▶ [WHAT IS BEING ASKED] Beginning with the line that holds "pink round brick E4" and ending with the last line of the entries below, copy every line exactly and nothing else, with the pictures left out.

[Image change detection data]
------------------------------------------------------------

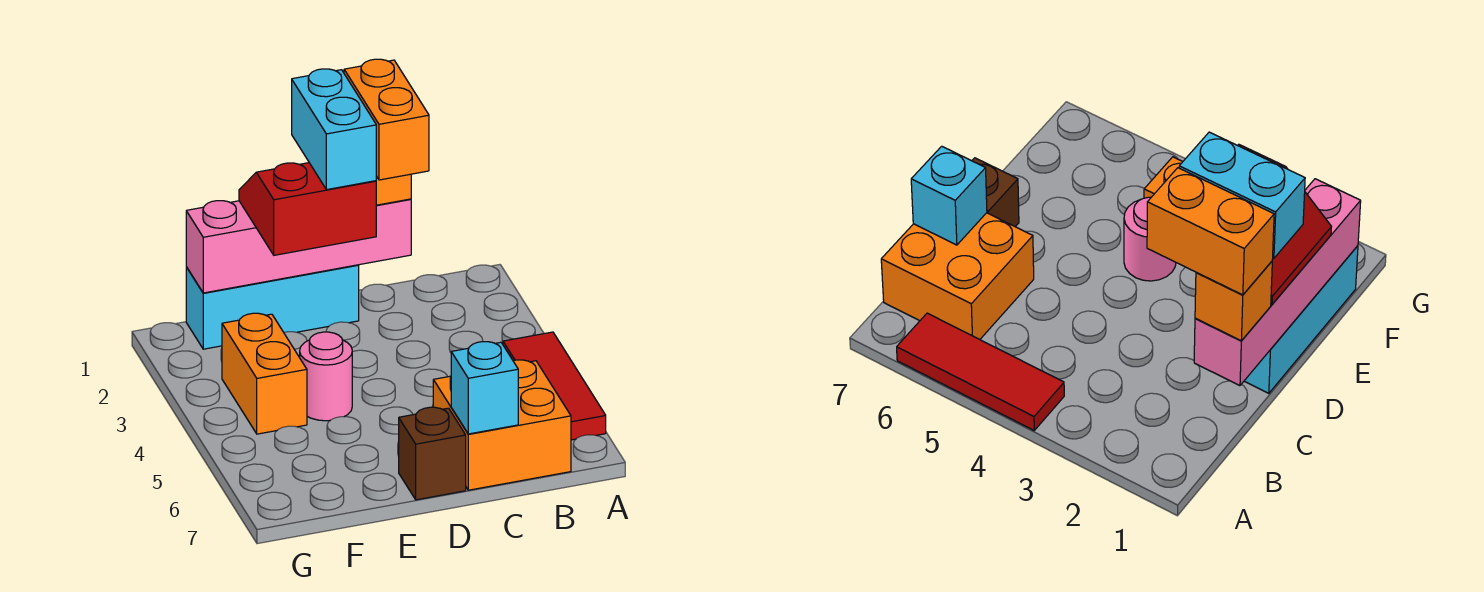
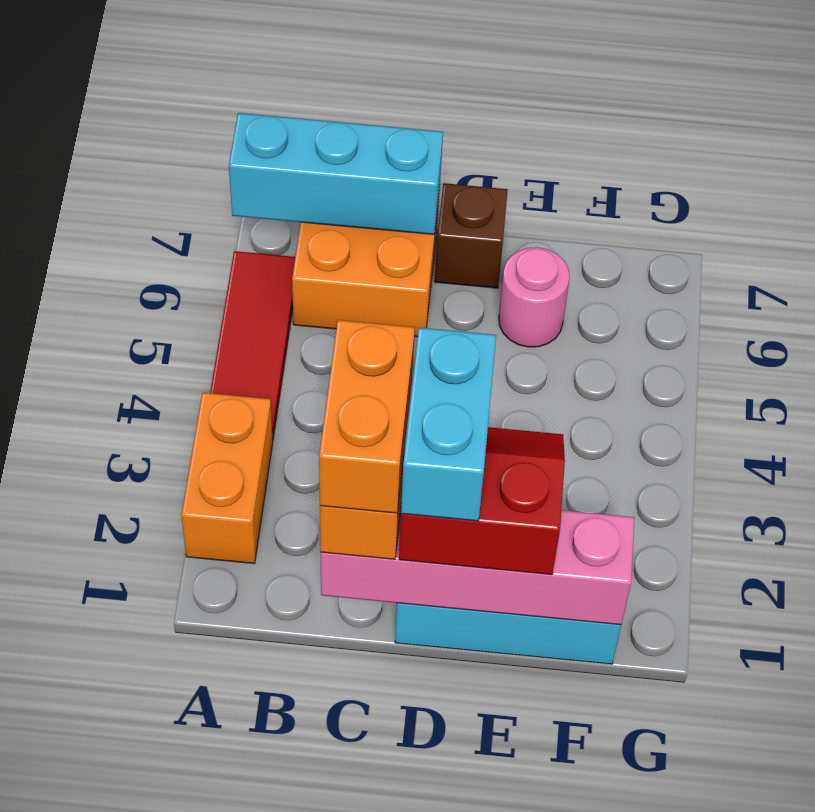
cyan brick C7 level 2 -> cyan brick A7:C7 level 2
red slope D1:E2 level 3 top 2 -> red slope D1:E2 level 3 top 1
pink round brick E4 level 1 -> pink round brick E6 level 1
orange brick F3:F4 level 1 -> orange brick A2:A3 level 1

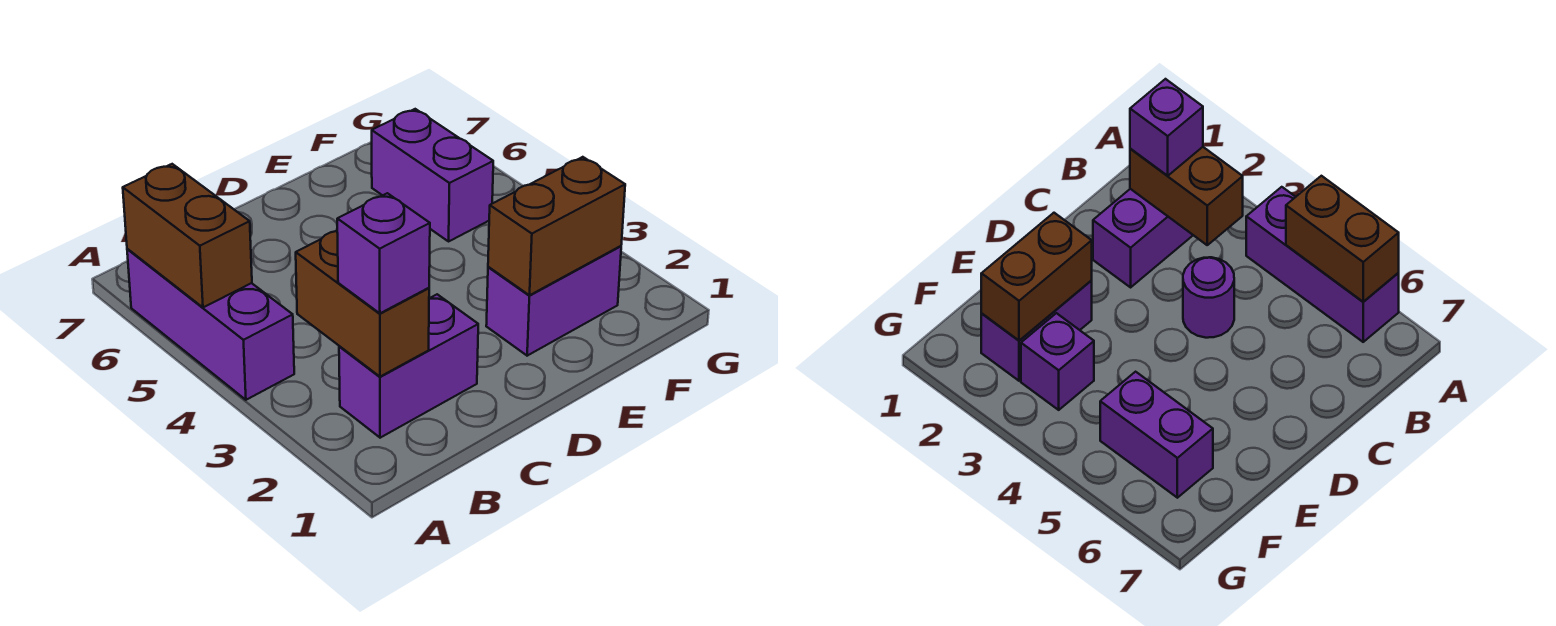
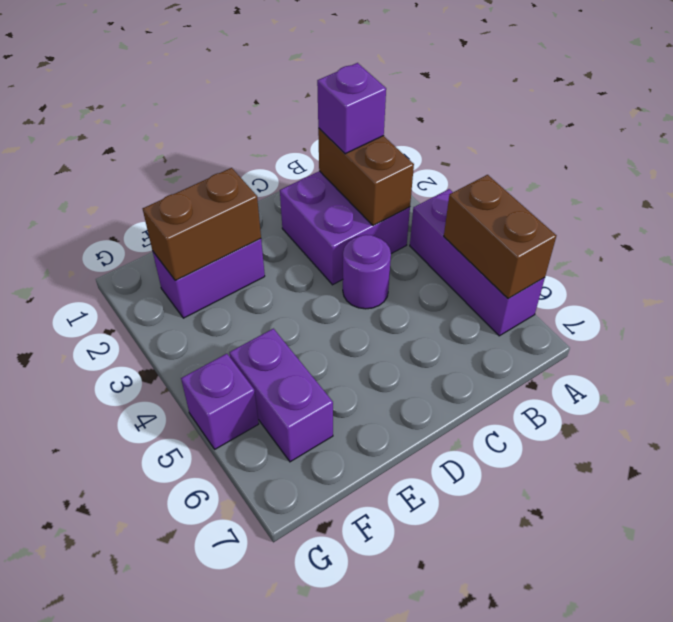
purple brick B2:C2 level 1 -> purple brick B2:C3 level 1
purple brick F3 level 1 -> purple brick G5 level 1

------------------------------------------------------------

▶ [RESULT OF THIS EXERCISE]
pink round brick E4 level 1 -> pink round brick E6 level 1
orange brick F3:F4 level 1 -> orange brick A2:A3 level 1

purple brick B2:C2 level 1 -> purple brick B2:C3 level 1
purple brick F3 level 1 -> purple brick G5 level 1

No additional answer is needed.